### Problem
In the data below, find each line that contains the word "none" and copy it.

### Input material
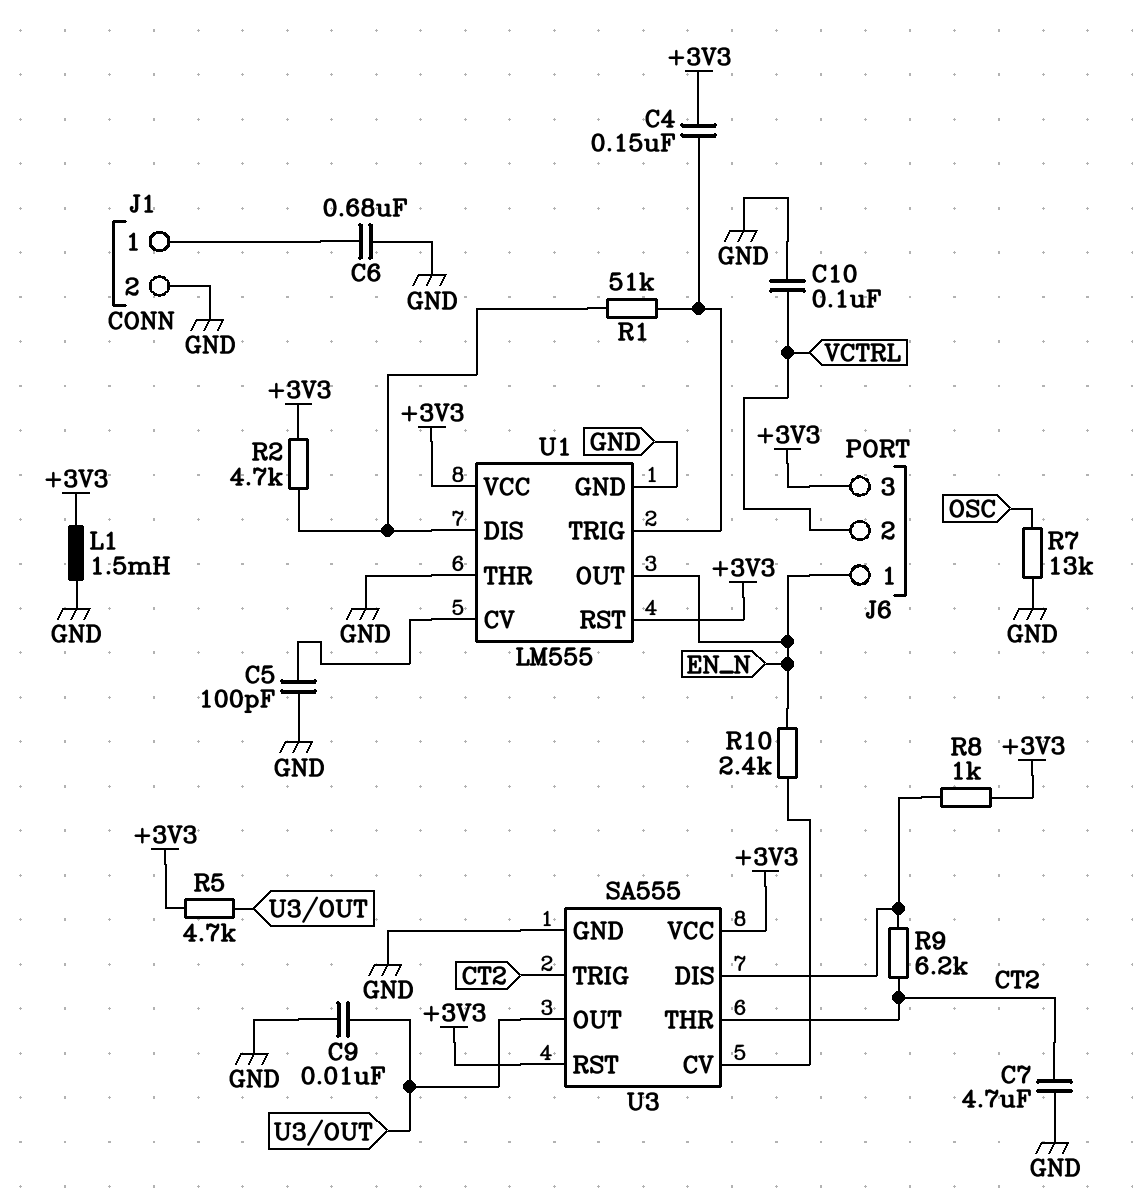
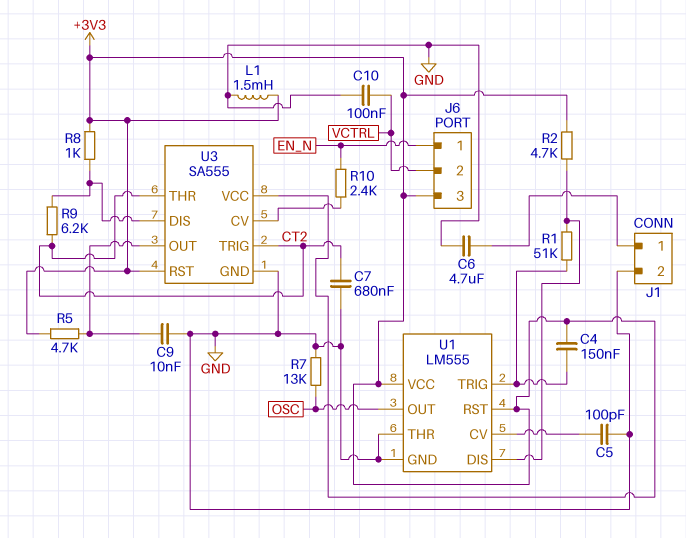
C6: 680nF (GND, J1/1) -> 4.7uF (GND, J1/1)
C7: 4.7uF (CT2, GND) -> 680nF (CT2, GND)
U1 pin OUT: EN_N -> OSC

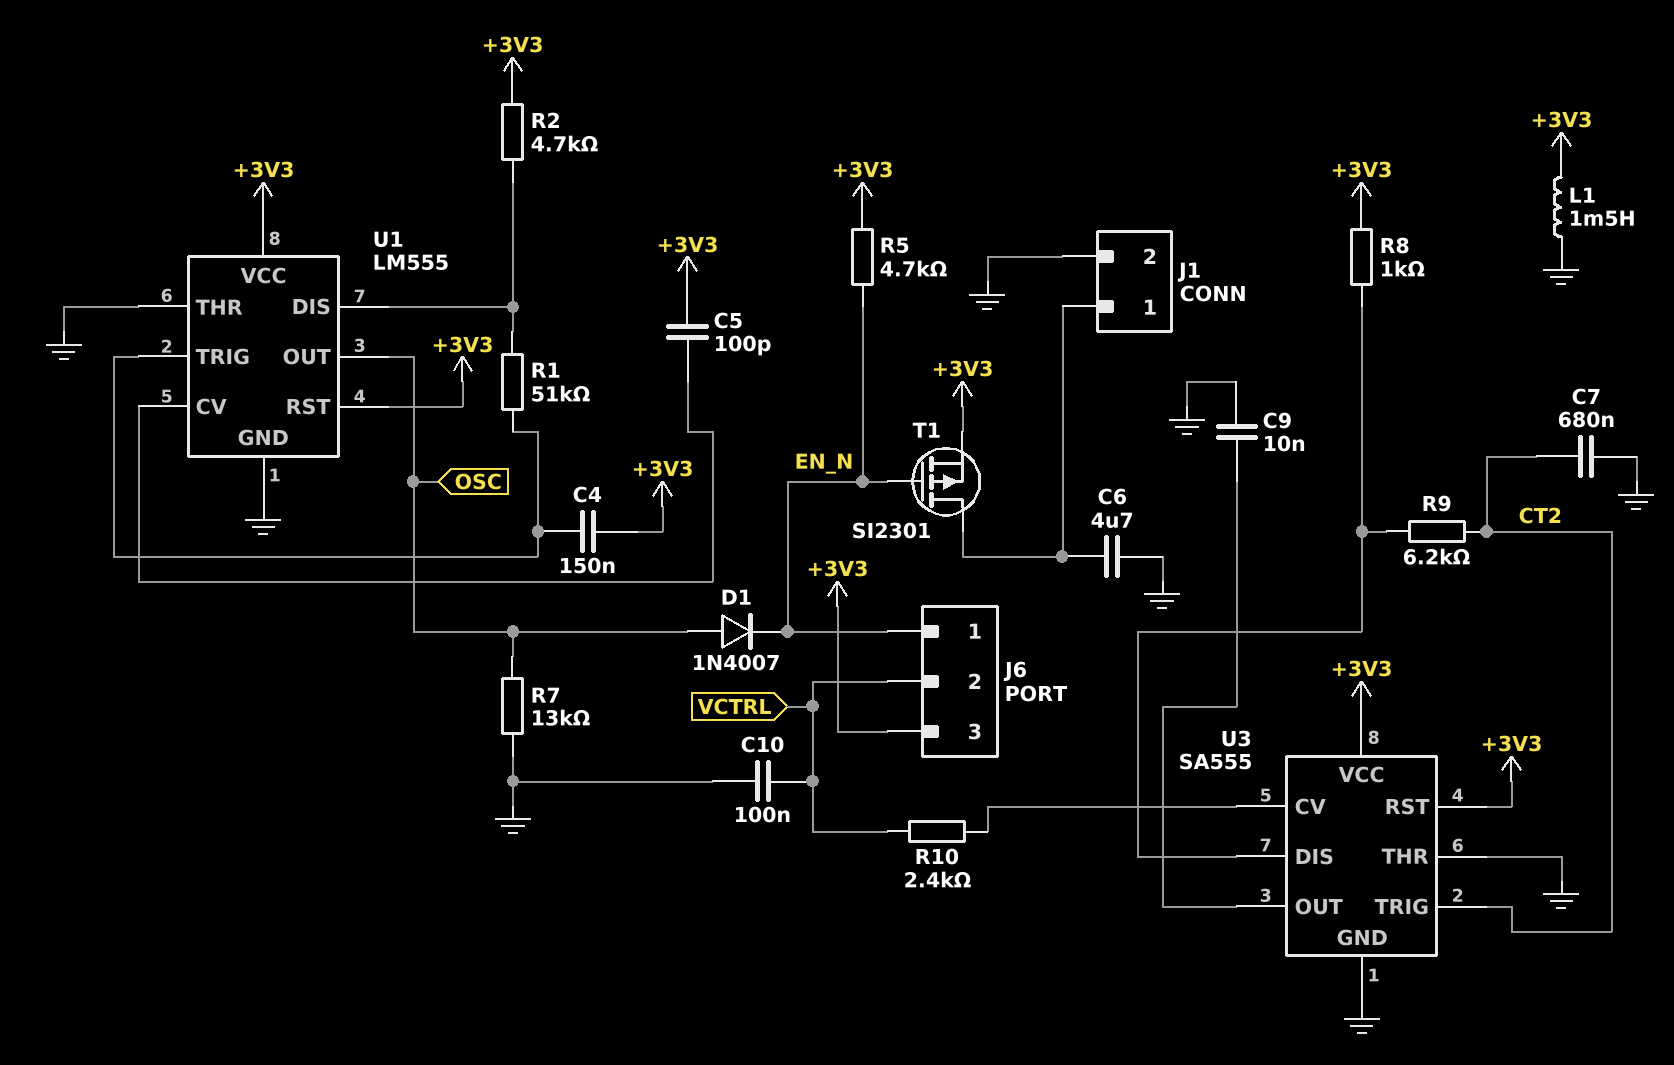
C5: 100pF (GND, U1/CV) -> 100pF (+3V3, U1/CV)
D1: none -> diode 1N4007 (A OSC, K EN_N)
R5: 4.7k (+3V3, U3/OUT) -> 4.7k (+3V3, EN_N)
R10: 2.4k (EN_N, U3/CV) -> 2.4k (U3/CV, VCTRL)
T1: none -> PMOS SI2301 (G EN_N, D J1/1, S +3V3)
U3 pin THR: CT2 -> GND

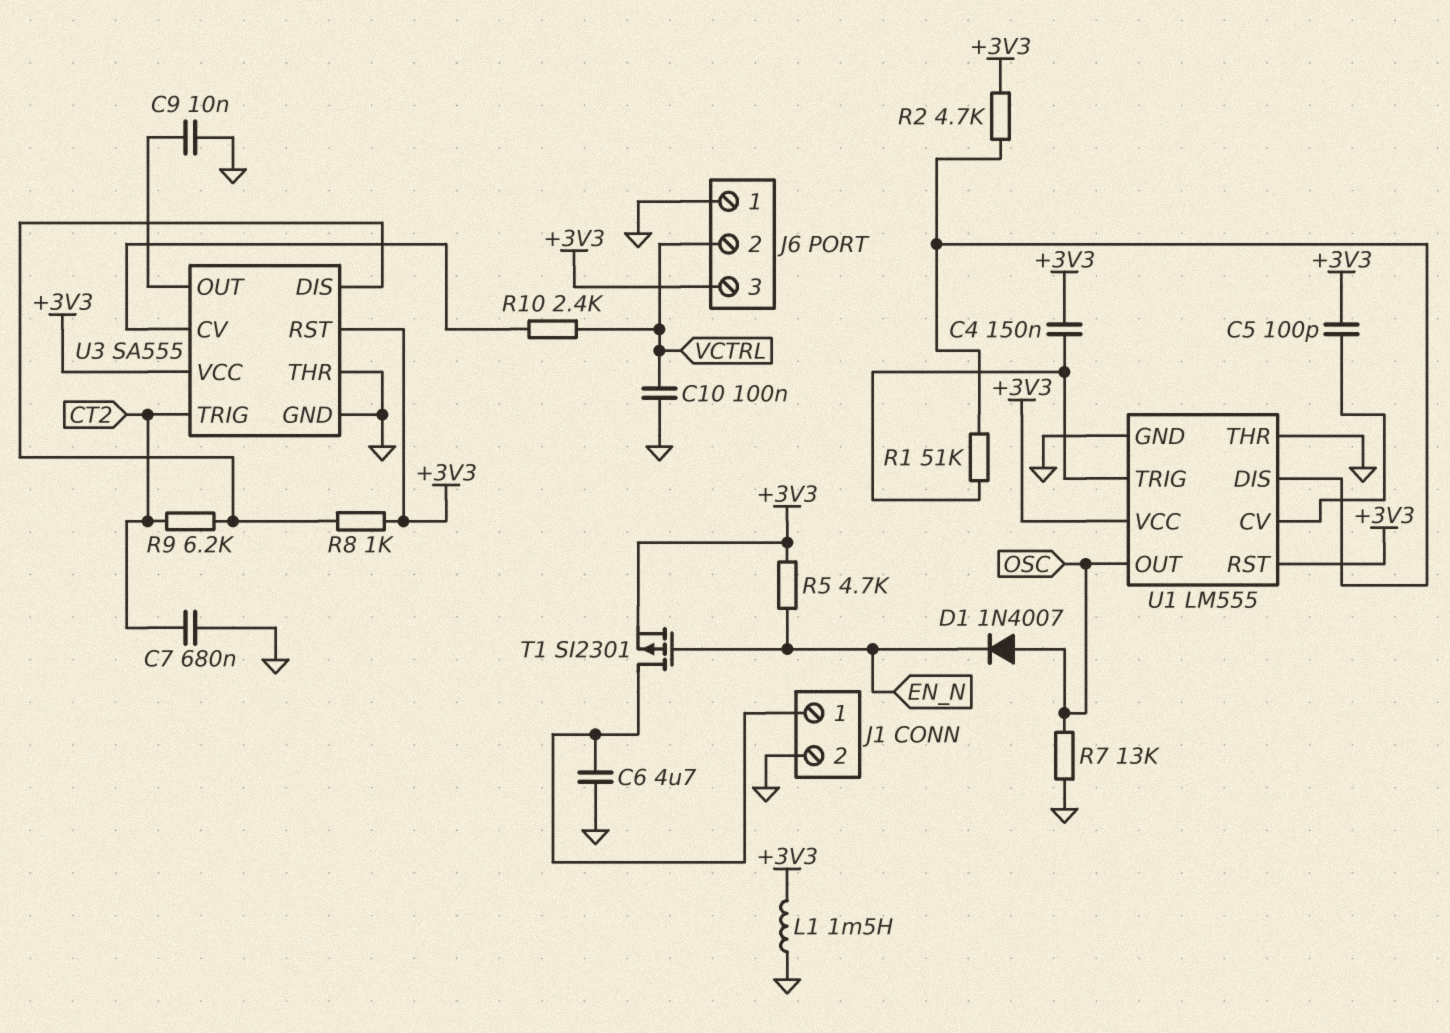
J6 pin 1: EN_N -> GND

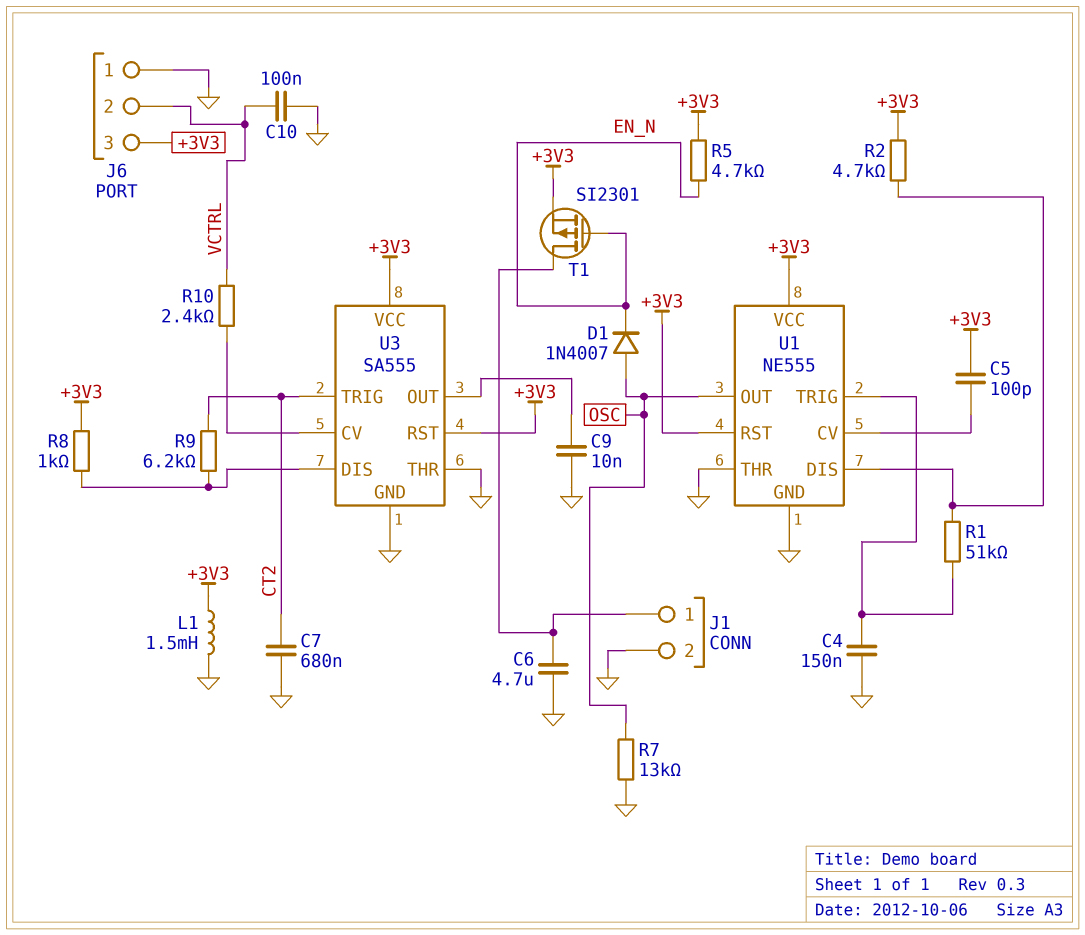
C4: 150nF (+3V3, U1/TRIG) -> 150nF (GND, U1/TRIG)
U1: LM555 -> NE555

### Response for this exercise
D1: none -> diode 1N4007 (A OSC, K EN_N)
T1: none -> PMOS SI2301 (G EN_N, D J1/1, S +3V3)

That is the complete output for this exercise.